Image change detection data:
########################################

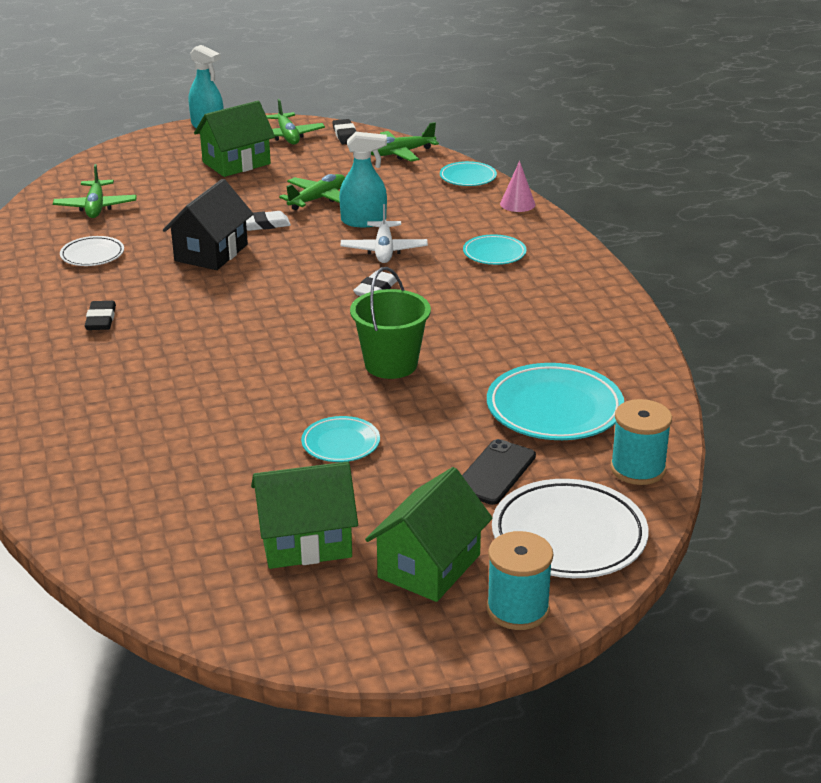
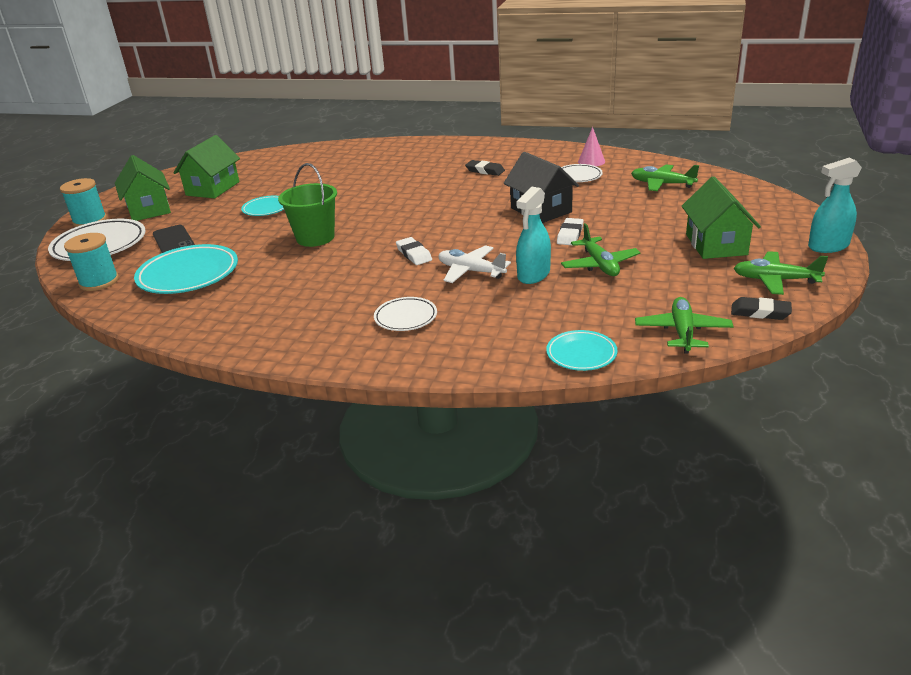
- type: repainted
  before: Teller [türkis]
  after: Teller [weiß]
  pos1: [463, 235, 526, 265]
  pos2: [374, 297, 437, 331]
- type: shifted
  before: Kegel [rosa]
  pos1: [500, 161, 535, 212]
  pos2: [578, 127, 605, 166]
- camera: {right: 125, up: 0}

########################################

## [EXERCISE REQUIREMENTS]
Return every entry unchanged and skip the pictures.

## [RESPONSE TO THIS EXERCISE]
- type: repainted
  before: Teller [türkis]
  after: Teller [weiß]
  pos1: [463, 235, 526, 265]
  pos2: [374, 297, 437, 331]
- type: shifted
  before: Kegel [rosa]
  pos1: [500, 161, 535, 212]
  pos2: [578, 127, 605, 166]
- camera: {right: 125, up: 0}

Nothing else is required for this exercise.